───── Data provided
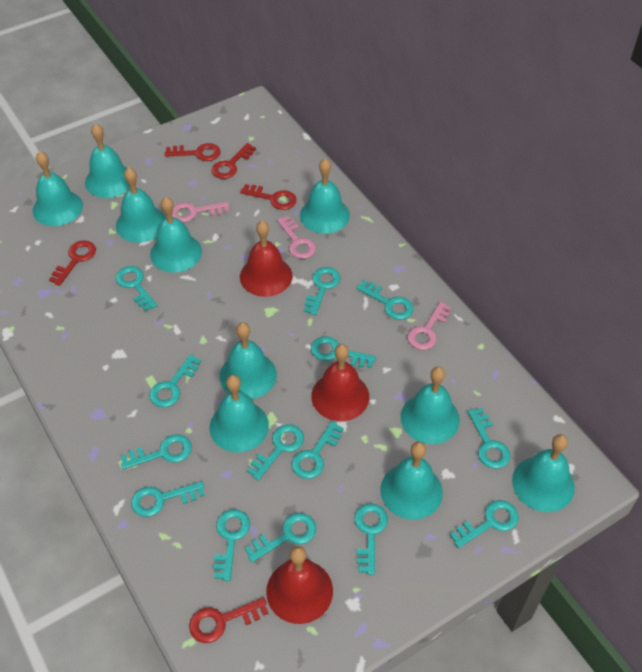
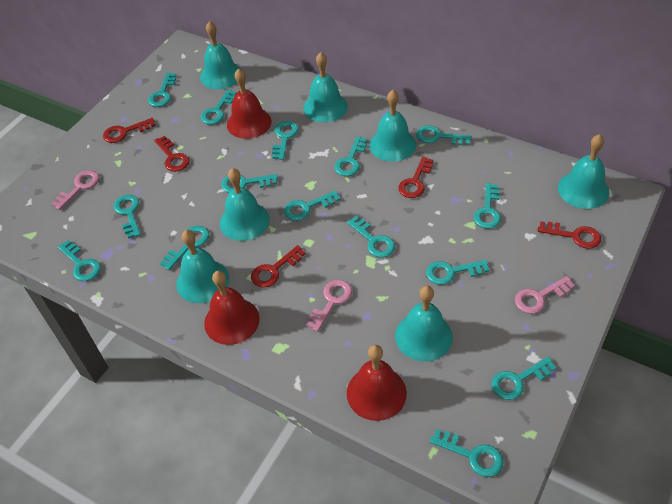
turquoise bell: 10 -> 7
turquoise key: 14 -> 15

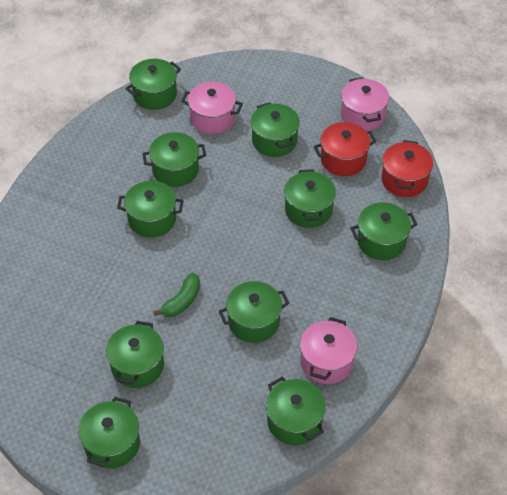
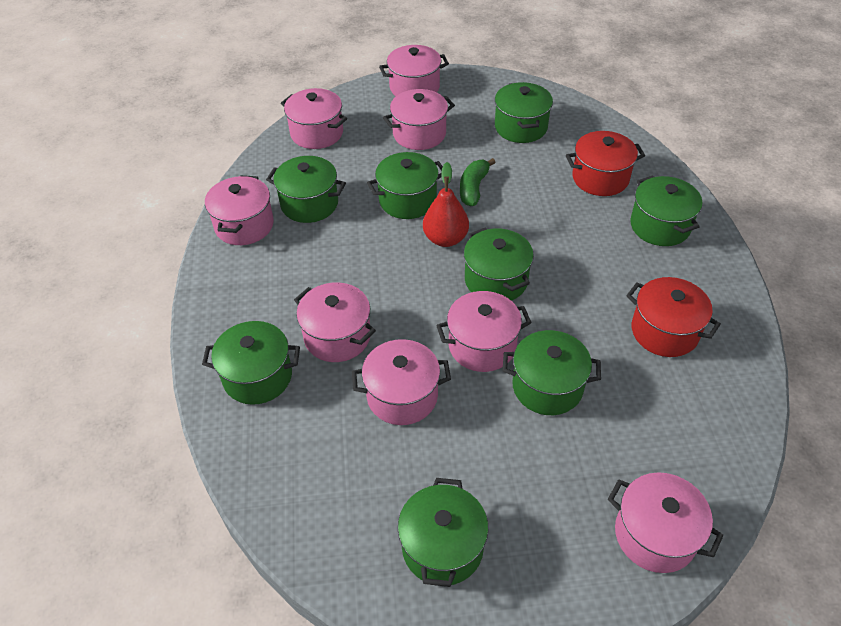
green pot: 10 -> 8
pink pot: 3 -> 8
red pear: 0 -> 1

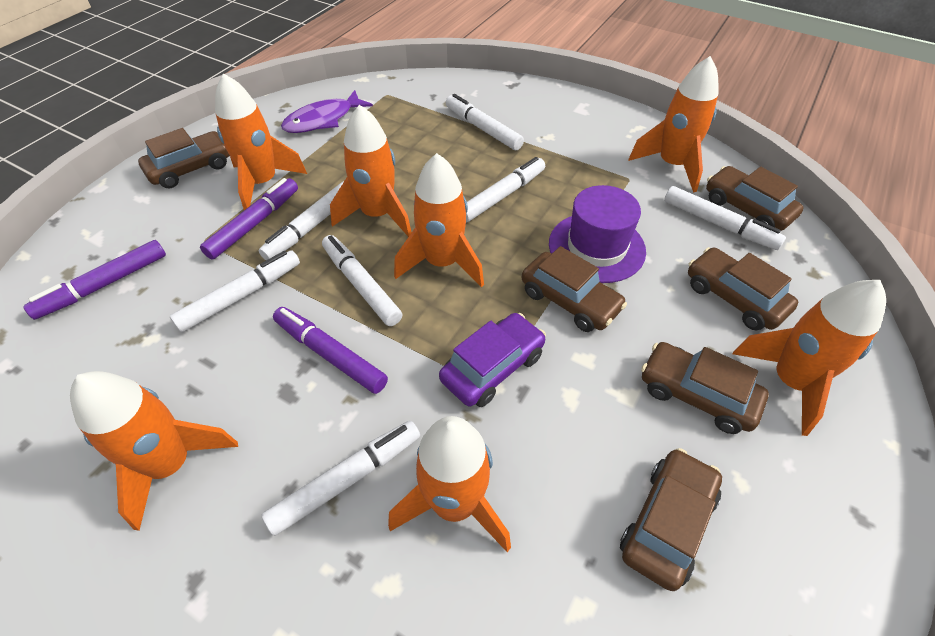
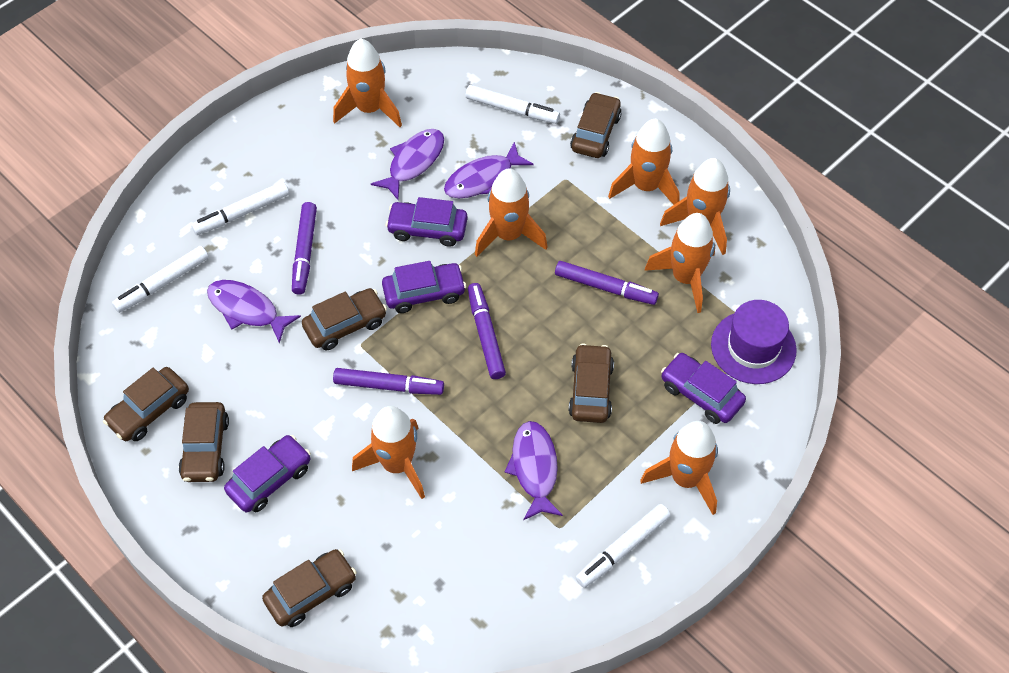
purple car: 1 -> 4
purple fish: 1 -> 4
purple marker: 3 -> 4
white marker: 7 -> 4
──────────
───── Data provided
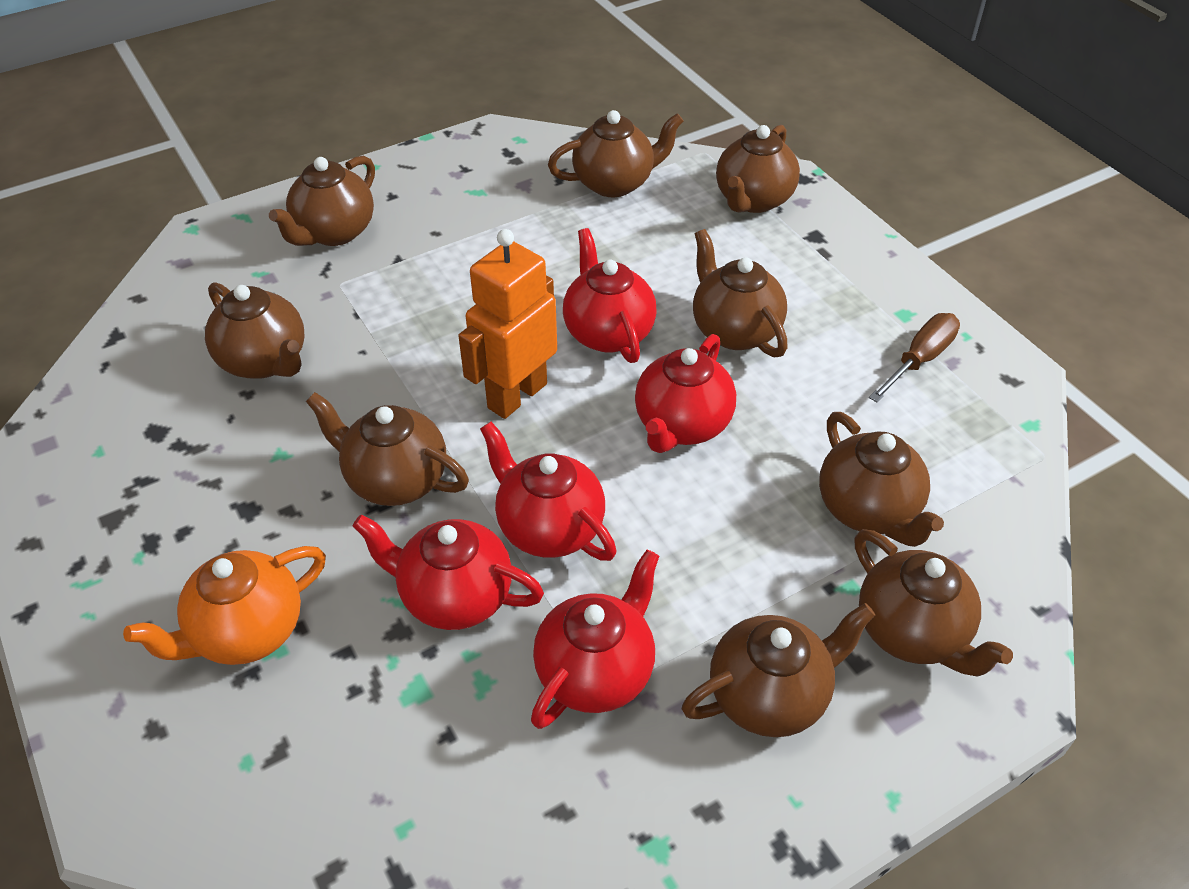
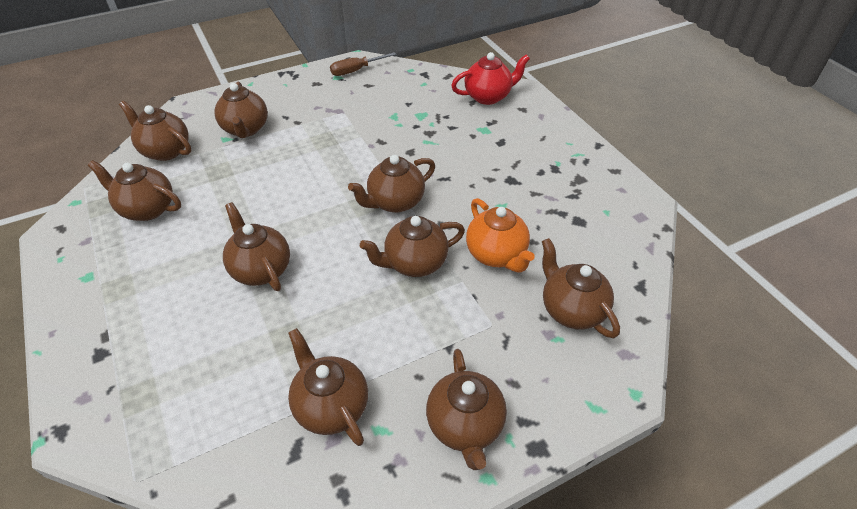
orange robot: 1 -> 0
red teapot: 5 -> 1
──────────
**What the task requires:** Each line of the data in which the string "purple" appears needs to be copied.

**Result of this exercise:**
purple car: 1 -> 4
purple fish: 1 -> 4
purple marker: 3 -> 4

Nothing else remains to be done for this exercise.